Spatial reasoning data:
○ ○ ○ ○ ○
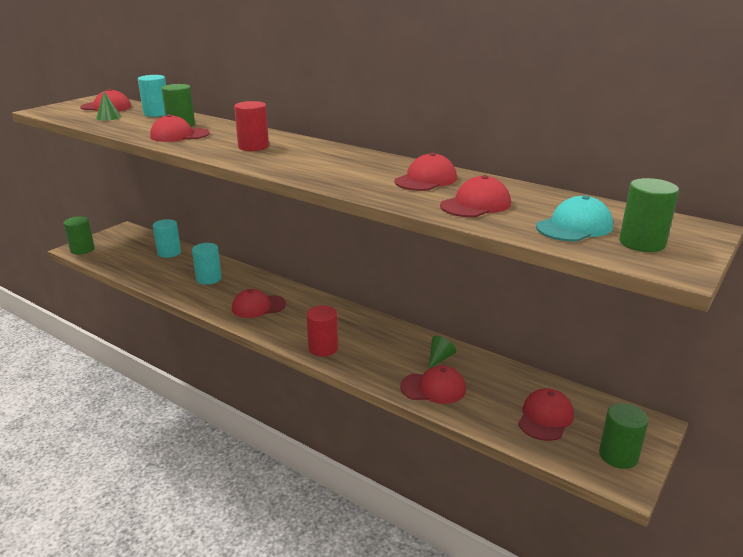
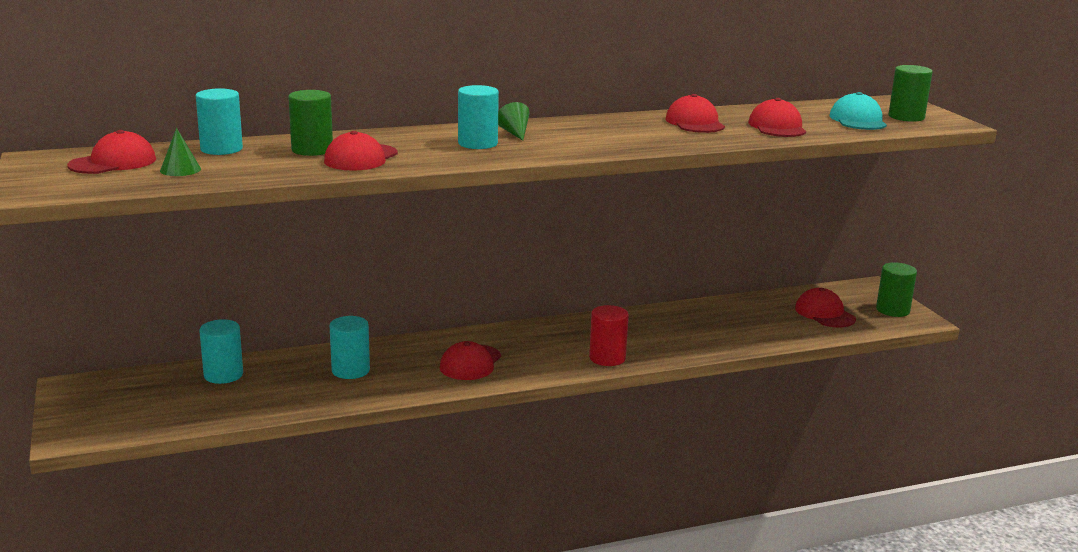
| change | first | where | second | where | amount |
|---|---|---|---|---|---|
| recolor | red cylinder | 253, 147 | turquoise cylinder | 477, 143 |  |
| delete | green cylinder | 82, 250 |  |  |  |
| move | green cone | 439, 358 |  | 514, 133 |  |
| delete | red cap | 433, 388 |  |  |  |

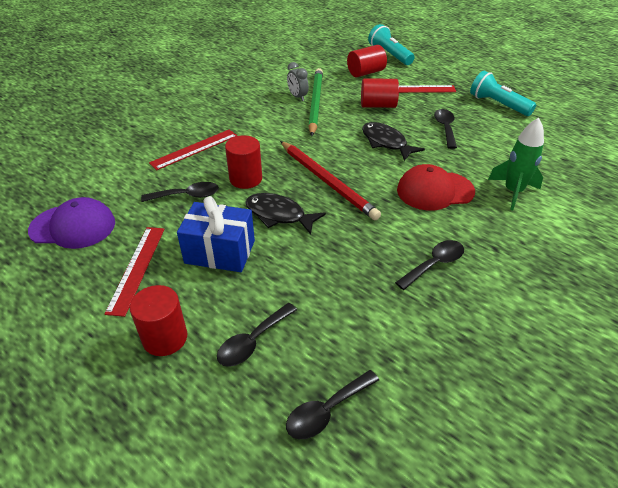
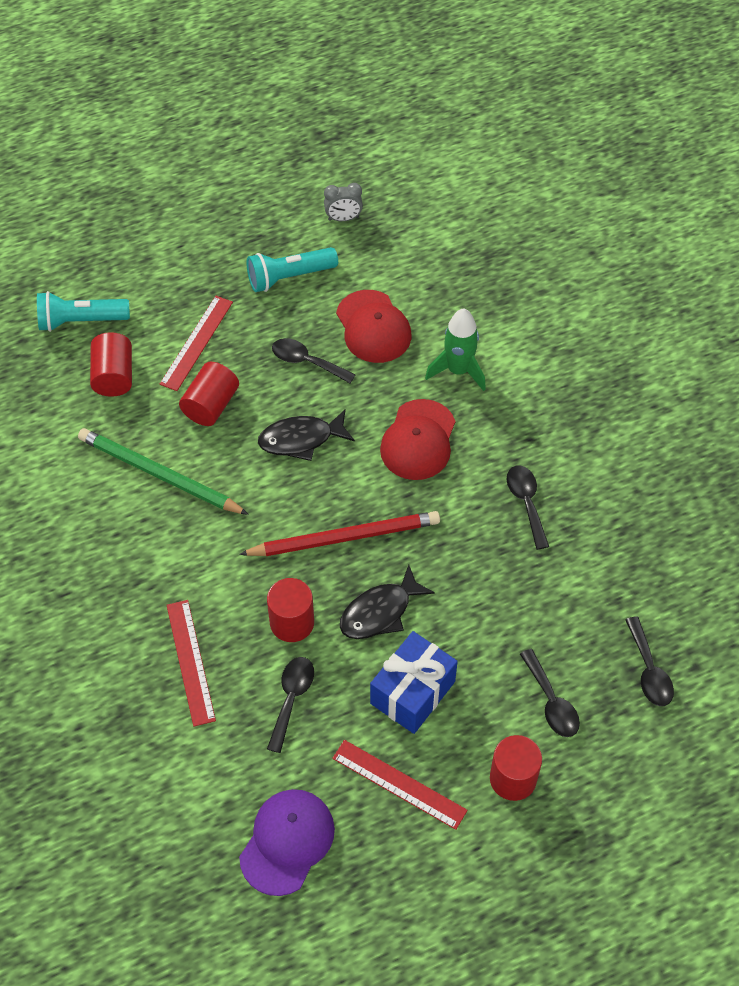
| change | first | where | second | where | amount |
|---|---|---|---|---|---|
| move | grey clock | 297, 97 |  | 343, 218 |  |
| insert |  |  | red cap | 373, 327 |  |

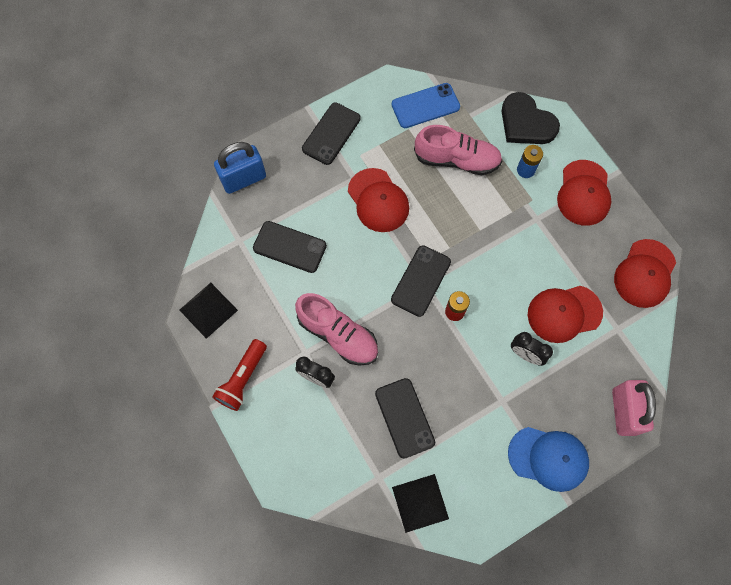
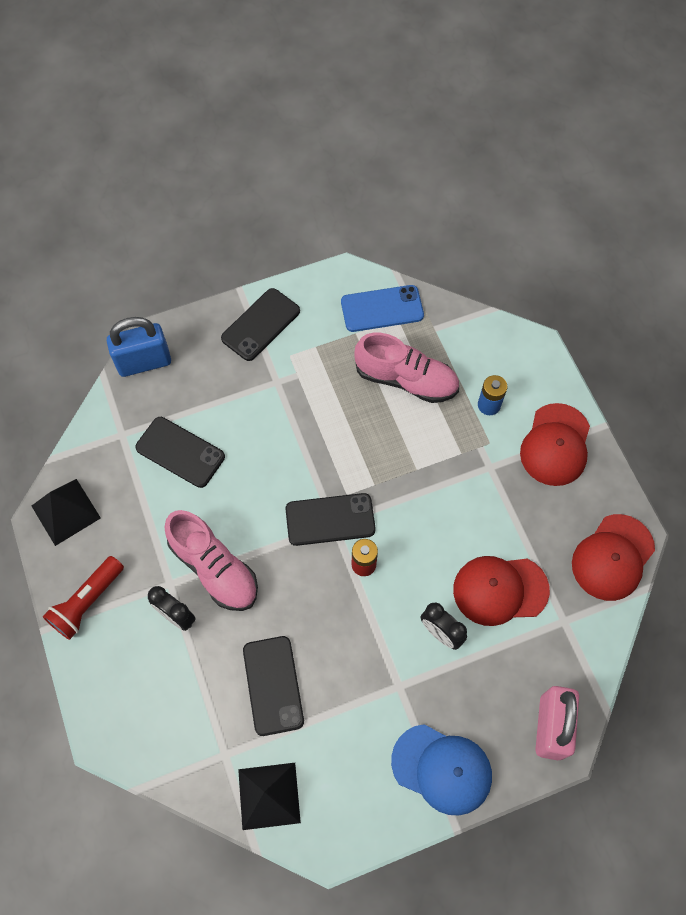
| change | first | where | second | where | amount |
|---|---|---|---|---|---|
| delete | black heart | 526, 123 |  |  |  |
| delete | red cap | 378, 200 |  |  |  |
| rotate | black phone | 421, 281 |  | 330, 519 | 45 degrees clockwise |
○ ○ ○ ○ ○
• [What is needed] Print exactly the lines from the first line of the records above through the line containing "cap | 433, 388", both included, and leave the pictures out.

• [Written response]
| change | first | where | second | where | amount |
|---|---|---|---|---|---|
| recolor | red cylinder | 253, 147 | turquoise cylinder | 477, 143 |  |
| delete | green cylinder | 82, 250 |  |  |  |
| move | green cone | 439, 358 |  | 514, 133 |  |
| delete | red cap | 433, 388 |  |  |  |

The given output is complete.